--- The problem ---
For the entries that follow, give the number of lines holding the string "rectangle" and nothing more.

--- Records provided ---
▬▬▬▬▬▬▬▬▬▬
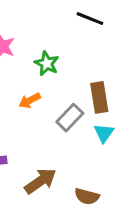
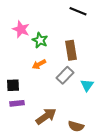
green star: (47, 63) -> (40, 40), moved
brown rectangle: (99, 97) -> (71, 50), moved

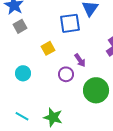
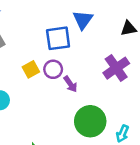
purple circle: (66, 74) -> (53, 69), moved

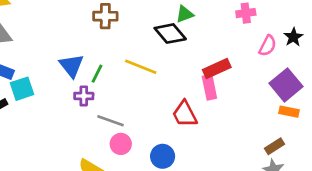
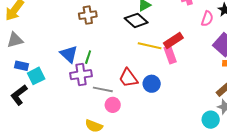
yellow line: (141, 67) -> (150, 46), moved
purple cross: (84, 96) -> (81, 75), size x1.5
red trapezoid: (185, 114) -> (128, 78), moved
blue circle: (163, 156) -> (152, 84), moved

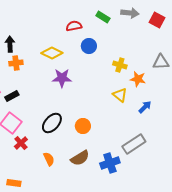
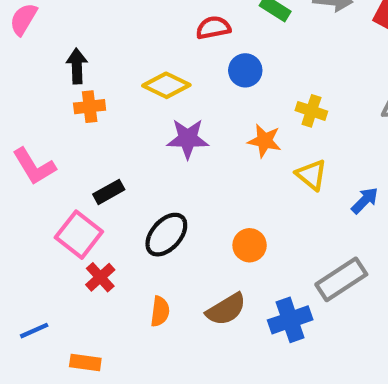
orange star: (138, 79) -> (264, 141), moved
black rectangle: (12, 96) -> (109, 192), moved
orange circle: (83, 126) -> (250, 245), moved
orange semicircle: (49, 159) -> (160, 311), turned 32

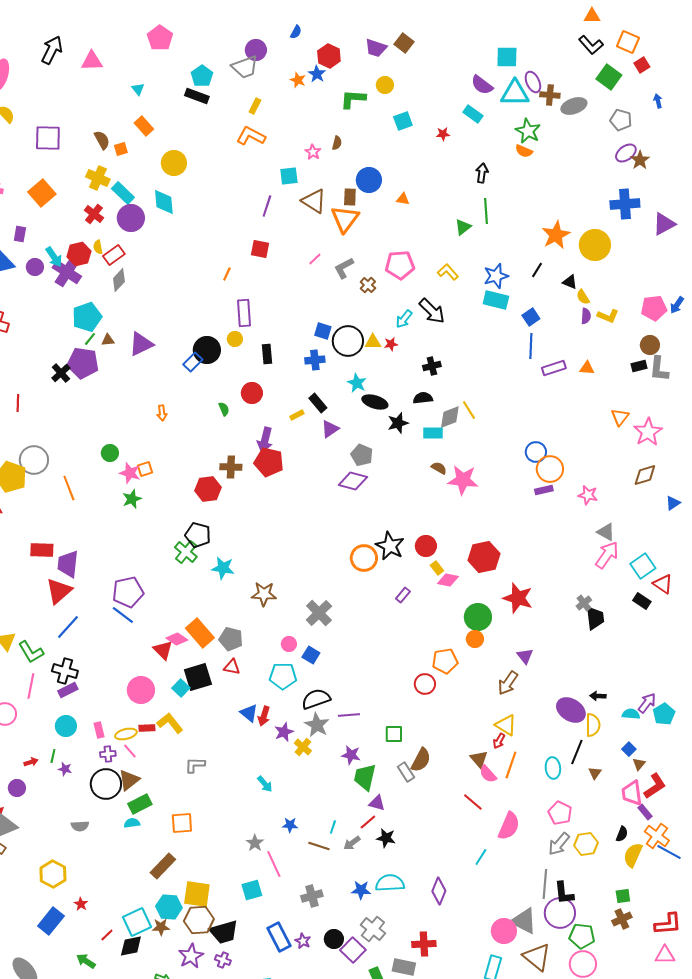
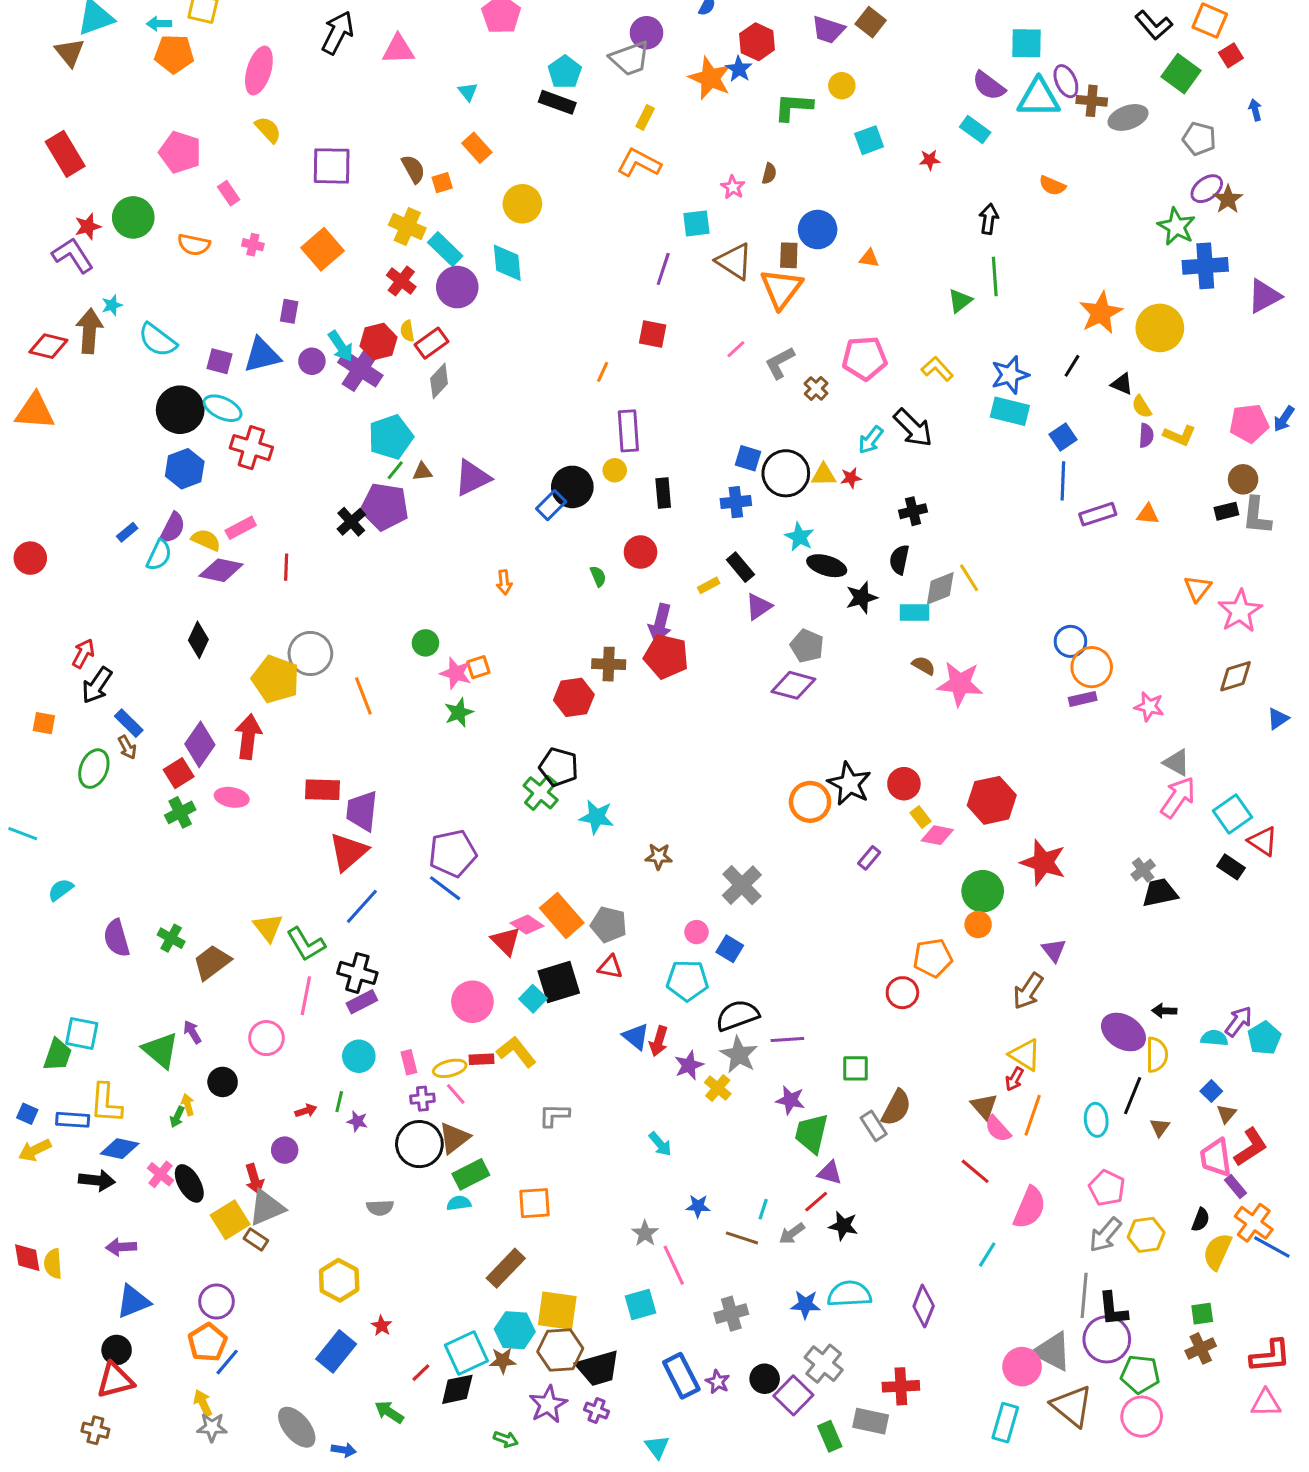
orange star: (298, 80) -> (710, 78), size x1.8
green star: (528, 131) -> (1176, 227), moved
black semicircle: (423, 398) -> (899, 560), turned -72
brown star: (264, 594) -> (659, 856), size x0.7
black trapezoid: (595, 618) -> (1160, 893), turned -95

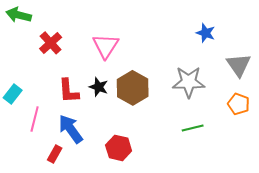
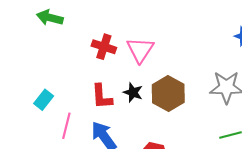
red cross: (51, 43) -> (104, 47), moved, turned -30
▬▬▬▬▬▬▬▬▬▬
--- Task output ---
2